→ **Data below**
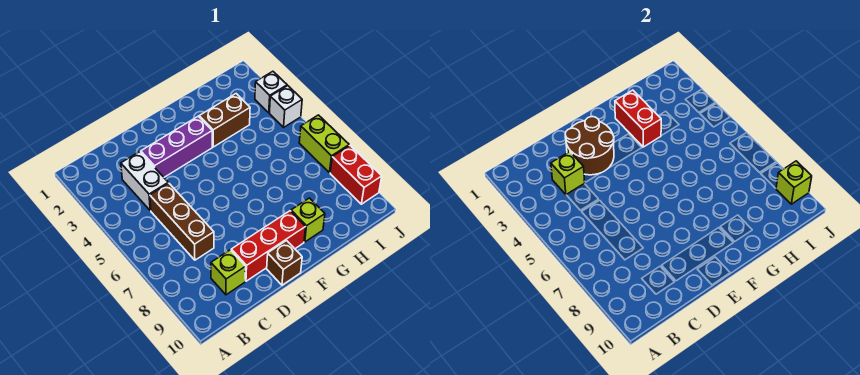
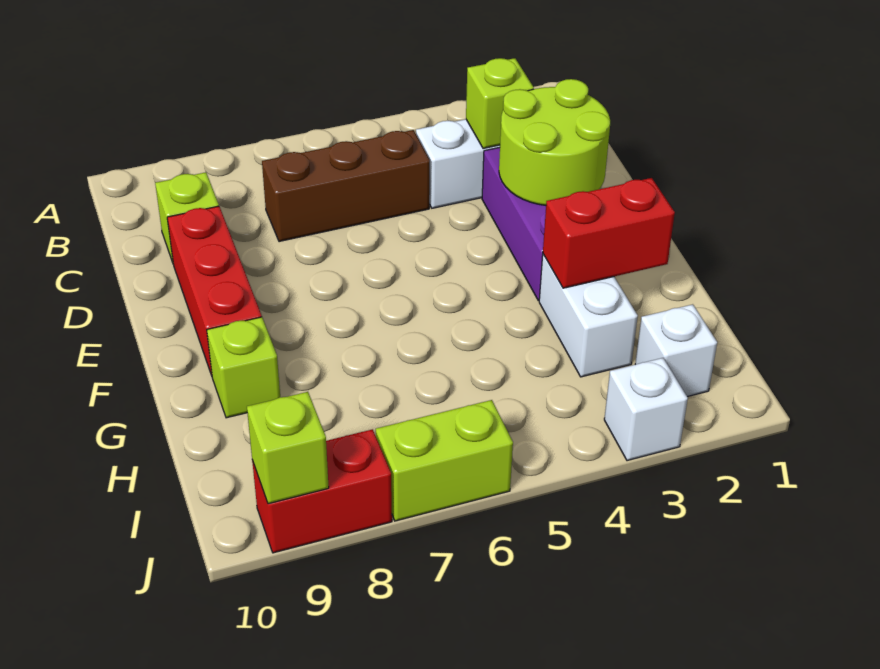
brown round brick D2:E3 level 2 -> lime round brick D2:E3 level 2
brown brick E10 level 1 -> none
brown brick G3:H3 level 1 -> white brick G3:H3 level 1
white brick J4 level 1 -> white brick I2 level 1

→ **What you are asked to do**
Exclude every picture, then reproduce the remaining data character for character.

→ **Solved exercise**
brown round brick D2:E3 level 2 -> lime round brick D2:E3 level 2
brown brick E10 level 1 -> none
brown brick G3:H3 level 1 -> white brick G3:H3 level 1
white brick J4 level 1 -> white brick I2 level 1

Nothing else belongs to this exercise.